WORK INSTRUCTION: For this task, output every entry below exactly and omit the pictures.

DATA:
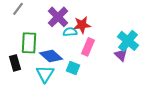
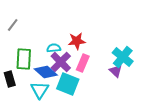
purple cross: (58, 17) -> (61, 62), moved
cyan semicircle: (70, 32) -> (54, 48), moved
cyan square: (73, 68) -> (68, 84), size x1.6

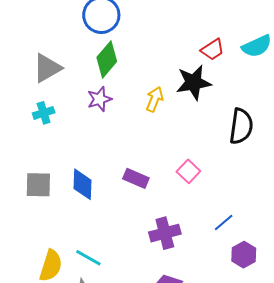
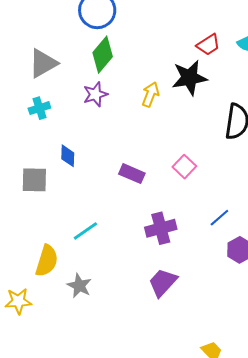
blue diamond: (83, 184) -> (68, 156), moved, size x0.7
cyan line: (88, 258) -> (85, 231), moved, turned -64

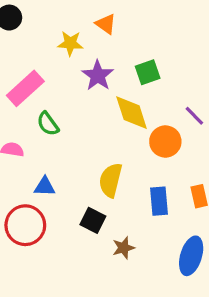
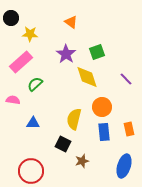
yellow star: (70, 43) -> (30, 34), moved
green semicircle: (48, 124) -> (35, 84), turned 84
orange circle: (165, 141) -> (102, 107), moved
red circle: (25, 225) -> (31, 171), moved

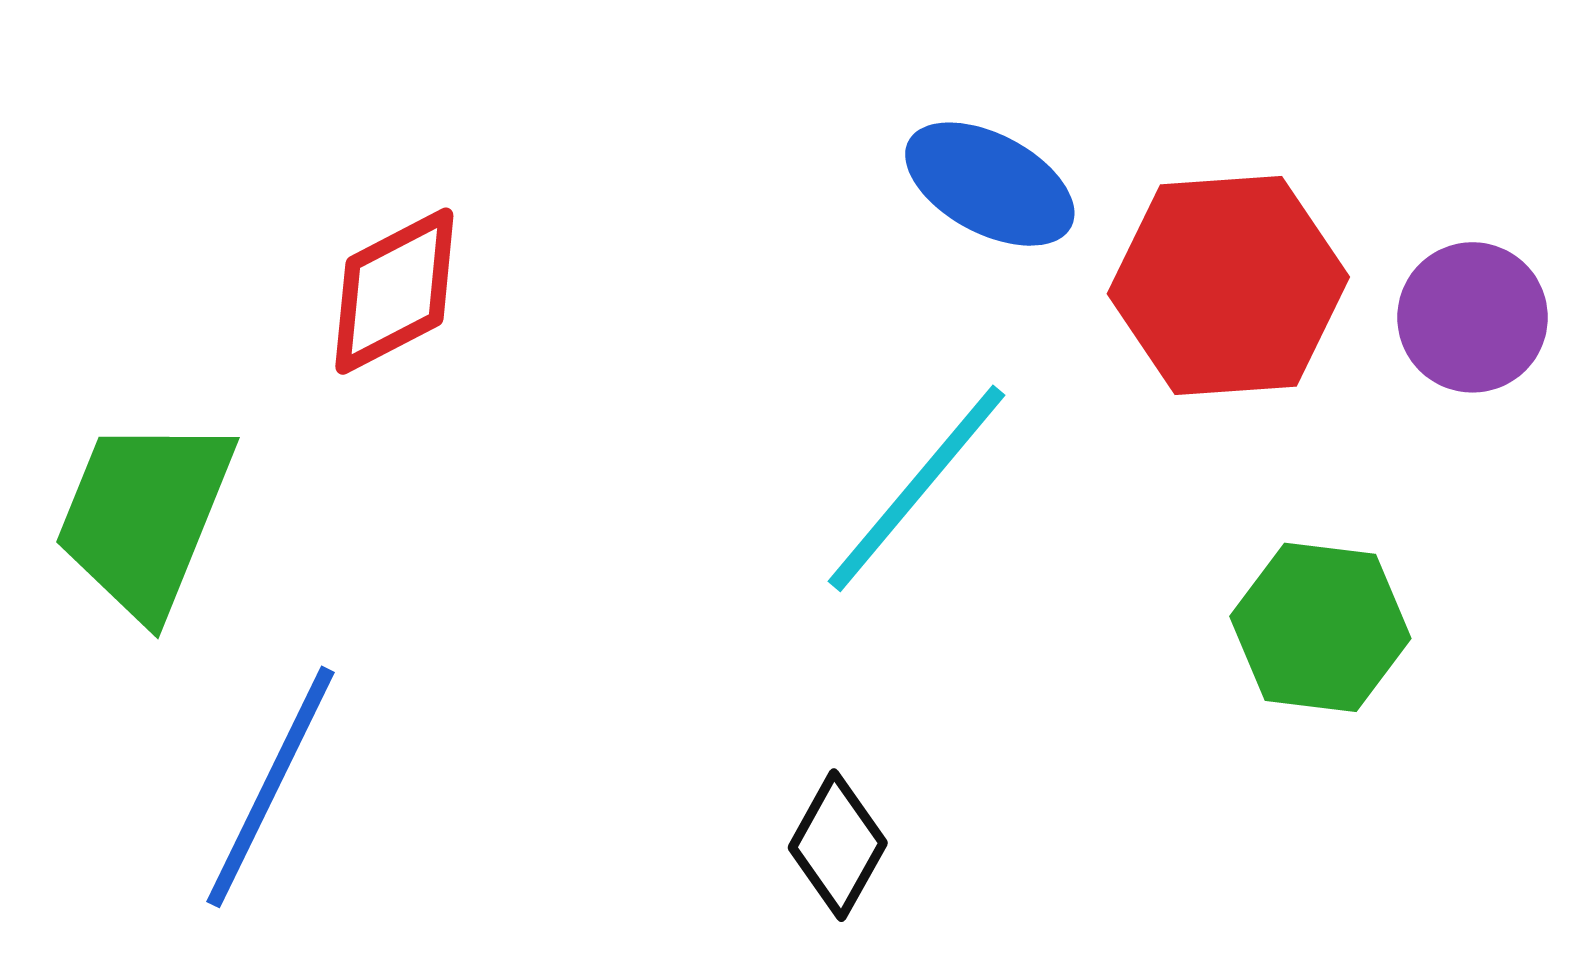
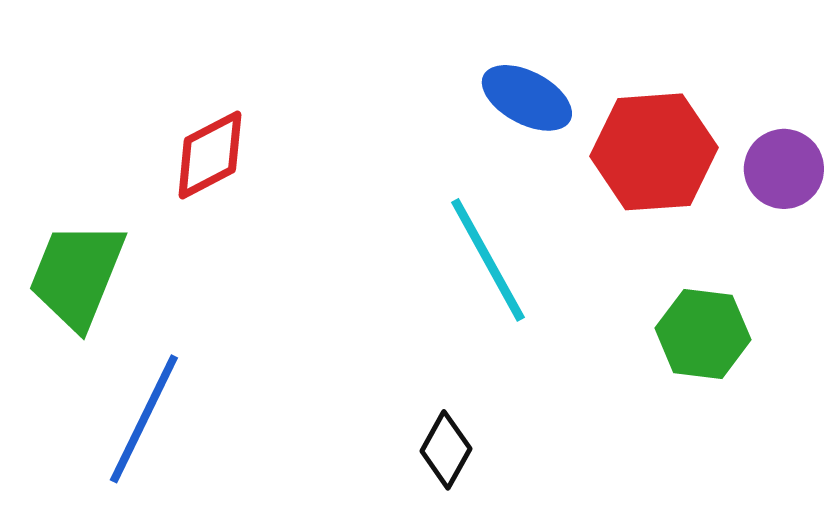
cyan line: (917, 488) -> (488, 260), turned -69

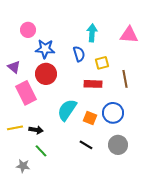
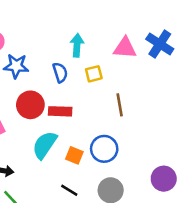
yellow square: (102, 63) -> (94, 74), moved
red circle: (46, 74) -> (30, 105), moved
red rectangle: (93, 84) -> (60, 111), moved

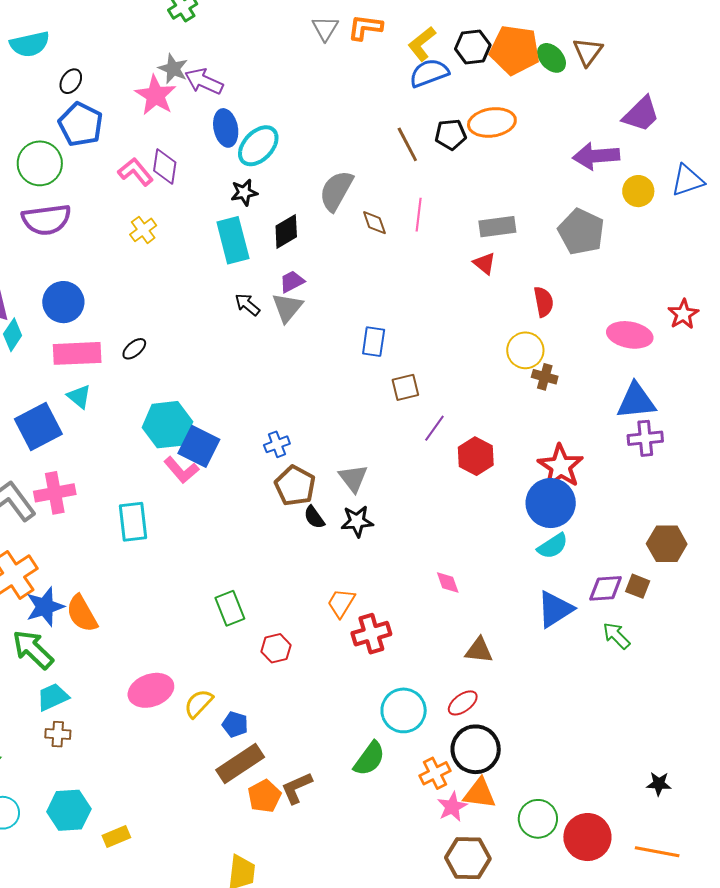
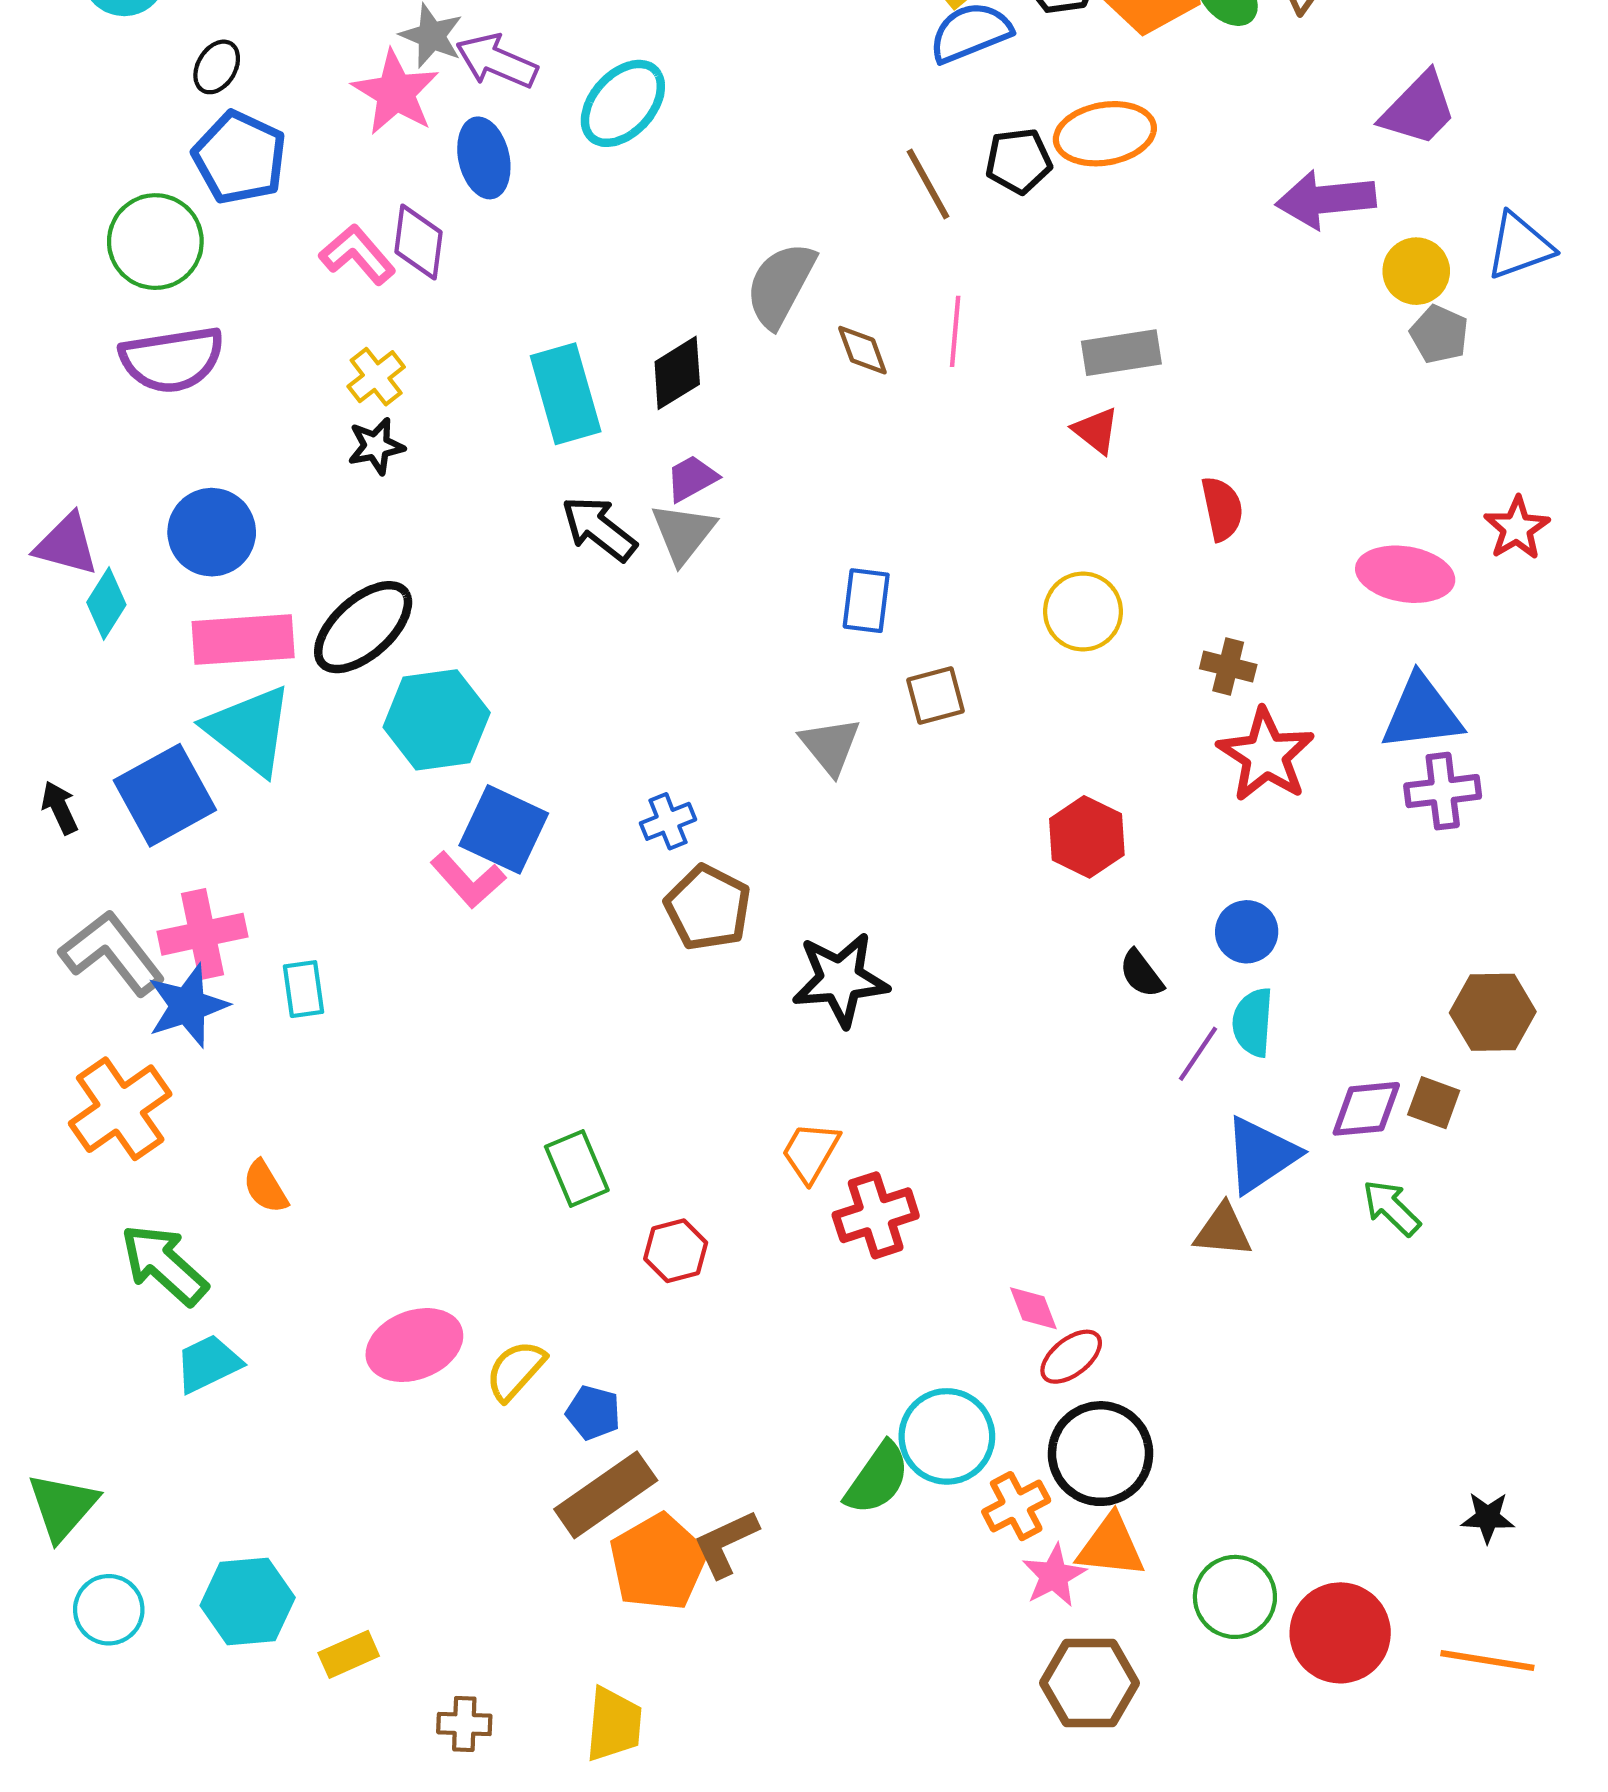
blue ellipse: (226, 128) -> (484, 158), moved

RESULT OF THIS TASK:
purple cross: (58, 17) -> (61, 62), moved
cyan semicircle: (70, 32) -> (54, 48), moved
cyan square: (73, 68) -> (68, 84), size x1.6

blue diamond: (83, 184) -> (68, 156), moved, size x0.7
cyan line: (88, 258) -> (85, 231), moved, turned -64

yellow star: (70, 43) -> (30, 34), moved
green semicircle: (48, 124) -> (35, 84), turned 84
orange circle: (165, 141) -> (102, 107), moved
red circle: (25, 225) -> (31, 171), moved

cyan line: (917, 488) -> (488, 260), turned -69

yellow square: (102, 63) -> (94, 74), moved
red circle: (46, 74) -> (30, 105), moved
red rectangle: (93, 84) -> (60, 111), moved

blue ellipse: (226, 128) -> (484, 158), moved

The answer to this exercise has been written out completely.